[Edit tracking data]
_ _ _

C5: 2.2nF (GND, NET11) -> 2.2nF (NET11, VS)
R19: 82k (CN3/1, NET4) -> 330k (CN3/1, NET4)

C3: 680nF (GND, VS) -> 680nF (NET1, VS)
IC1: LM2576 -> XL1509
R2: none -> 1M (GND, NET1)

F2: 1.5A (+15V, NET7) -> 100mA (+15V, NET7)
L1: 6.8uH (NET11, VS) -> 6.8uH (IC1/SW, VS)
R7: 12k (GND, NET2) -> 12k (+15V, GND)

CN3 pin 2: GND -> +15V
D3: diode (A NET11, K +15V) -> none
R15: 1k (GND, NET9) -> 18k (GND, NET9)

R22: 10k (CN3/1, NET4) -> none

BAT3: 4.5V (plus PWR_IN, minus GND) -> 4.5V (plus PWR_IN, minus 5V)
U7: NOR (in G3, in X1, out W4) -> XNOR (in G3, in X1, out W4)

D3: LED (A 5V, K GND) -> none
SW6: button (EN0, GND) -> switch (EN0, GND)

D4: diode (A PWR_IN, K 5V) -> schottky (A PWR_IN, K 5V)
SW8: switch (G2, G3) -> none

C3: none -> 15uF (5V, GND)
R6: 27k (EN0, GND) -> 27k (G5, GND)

_ _ _

### GOAL OF THE EXERCISE
Give back, word for word, the lines from the one with "BAT3: 4.5V (plus" through the last line of the entries, both included, and no other line.

### TASK RESULT
BAT3: 4.5V (plus PWR_IN, minus GND) -> 4.5V (plus PWR_IN, minus 5V)
U7: NOR (in G3, in X1, out W4) -> XNOR (in G3, in X1, out W4)

D3: LED (A 5V, K GND) -> none
SW6: button (EN0, GND) -> switch (EN0, GND)

D4: diode (A PWR_IN, K 5V) -> schottky (A PWR_IN, K 5V)
SW8: switch (G2, G3) -> none

C3: none -> 15uF (5V, GND)
R6: 27k (EN0, GND) -> 27k (G5, GND)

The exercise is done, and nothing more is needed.